▶ Given information:
=====

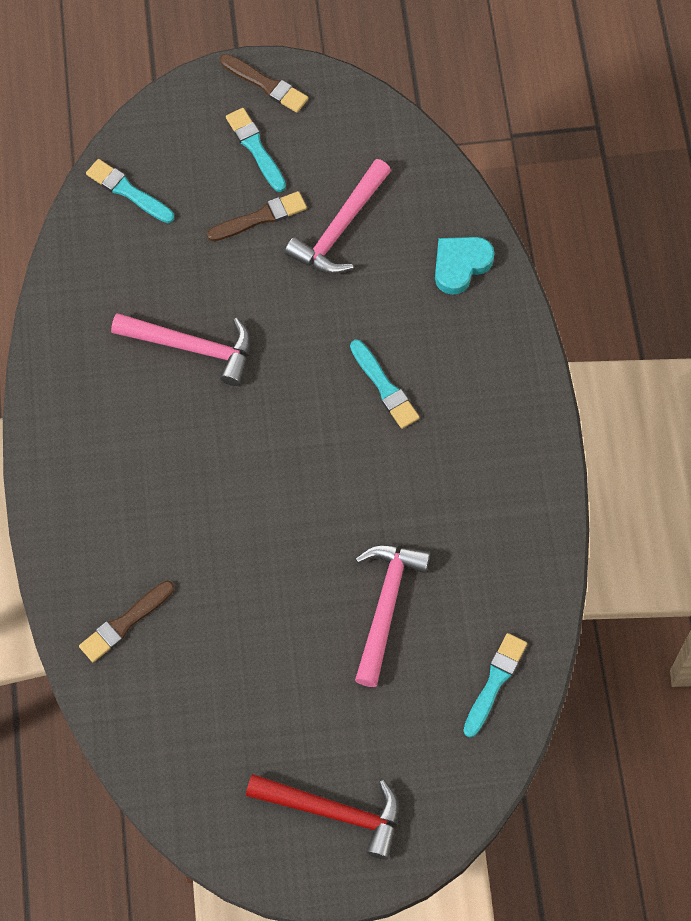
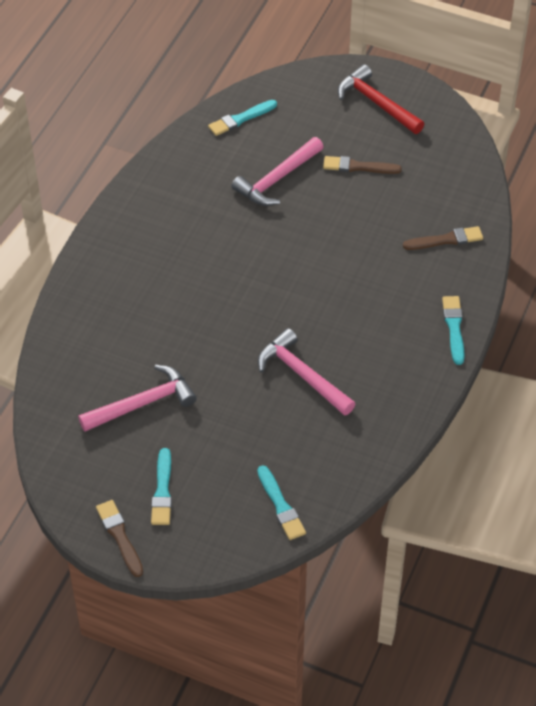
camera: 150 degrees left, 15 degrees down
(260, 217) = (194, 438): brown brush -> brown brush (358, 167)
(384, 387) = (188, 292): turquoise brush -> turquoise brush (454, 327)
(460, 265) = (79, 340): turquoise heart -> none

=====

▶ Problem to work on: Copying should begin at the line containing "(384, 387) = (188, 292): turquoise" and end at the last line of the material, with every line in between reproduced exactly.

▶ Answer:
(384, 387) = (188, 292): turquoise brush -> turquoise brush (454, 327)
(460, 265) = (79, 340): turquoise heart -> none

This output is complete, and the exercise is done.